Read the lines below. Copy out any that hold the string "green".
======== DATASET EXTRACT ========
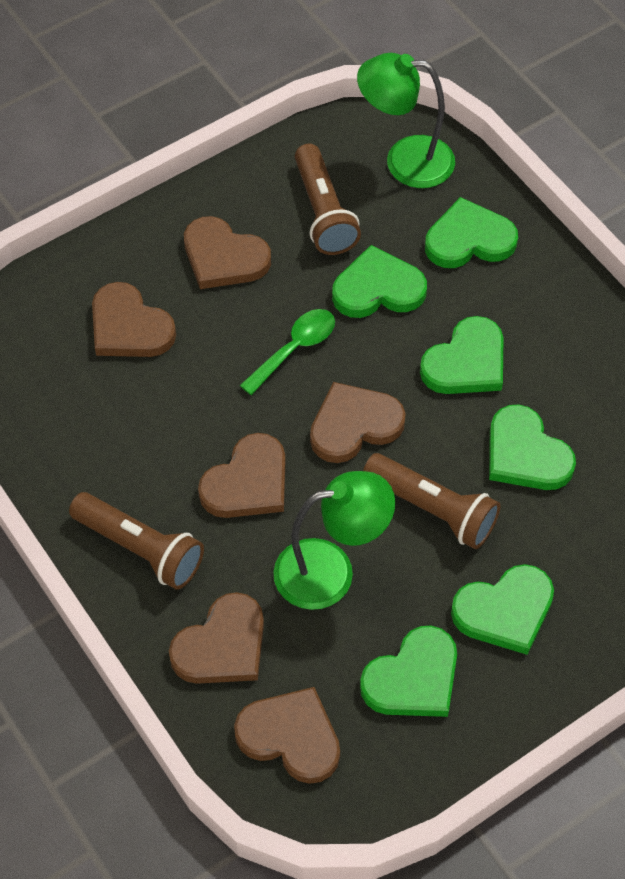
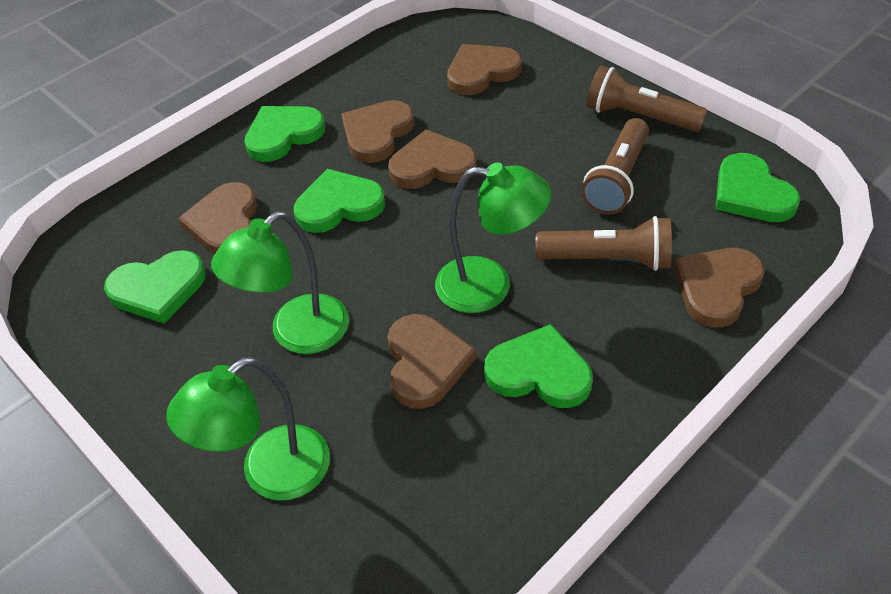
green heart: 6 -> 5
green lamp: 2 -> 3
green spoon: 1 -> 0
========
======== DATASET EXTRACT ========
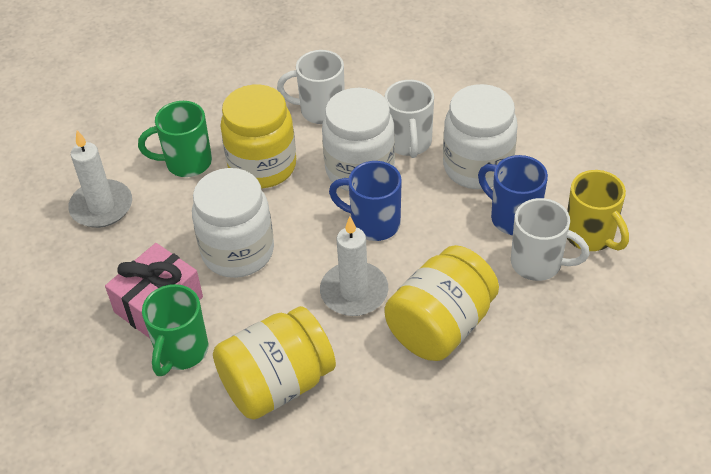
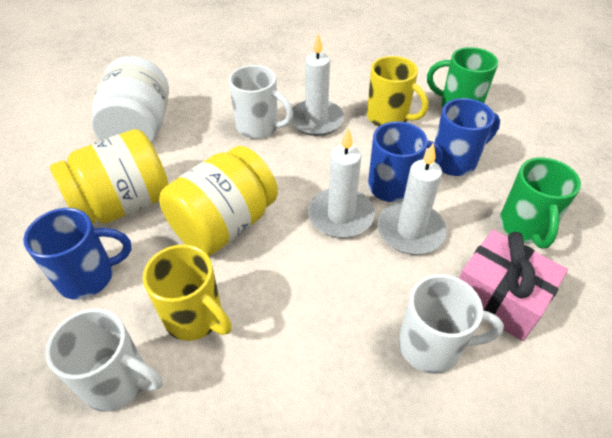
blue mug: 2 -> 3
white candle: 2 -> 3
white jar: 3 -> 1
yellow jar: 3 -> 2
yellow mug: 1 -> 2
========
[RESPONSE FOR THIS EXERCISE]
green heart: 6 -> 5
green lamp: 2 -> 3
green spoon: 1 -> 0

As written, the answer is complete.